RECORDS FOR THE TASK ::
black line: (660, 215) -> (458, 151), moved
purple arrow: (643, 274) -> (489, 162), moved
--
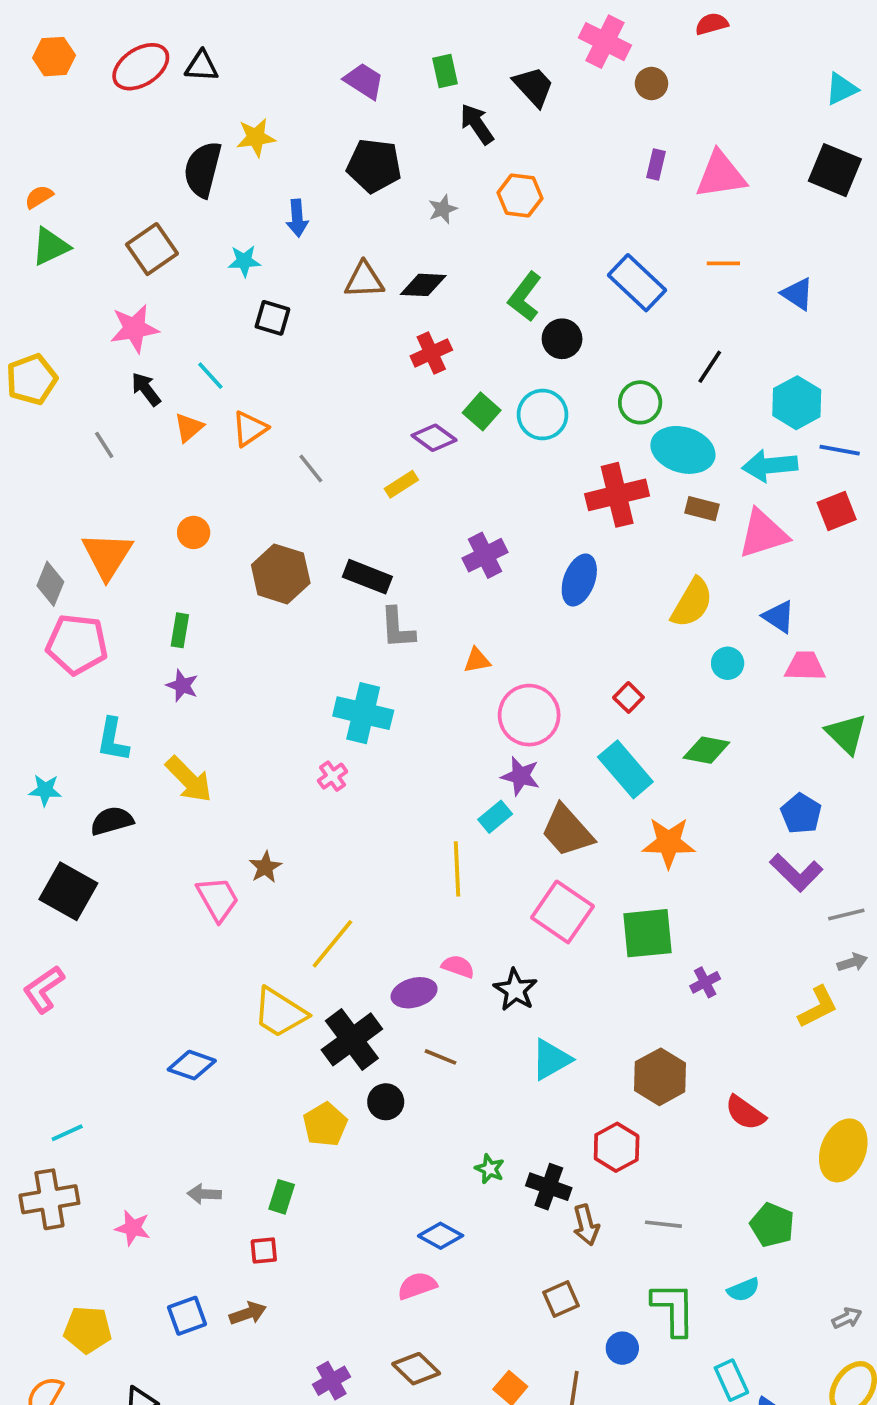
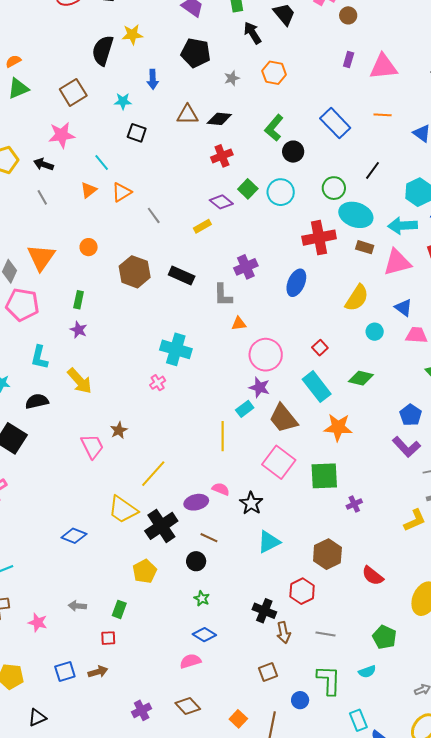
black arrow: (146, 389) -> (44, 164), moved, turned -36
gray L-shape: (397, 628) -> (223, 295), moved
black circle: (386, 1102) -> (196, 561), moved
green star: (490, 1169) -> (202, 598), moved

EXERCISE BRIEF ::
Only one stretch of the records above is wanted: the lines between the one holding "black line: (660, 215) -> (458, 151), moved" and the one holding "purple arrow: (643, 274) -> (489, 162), moved", inclusive, reproduced exactly.

RESPONSE AREA ::
black line: (660, 215) -> (458, 151), moved
purple arrow: (643, 274) -> (489, 162), moved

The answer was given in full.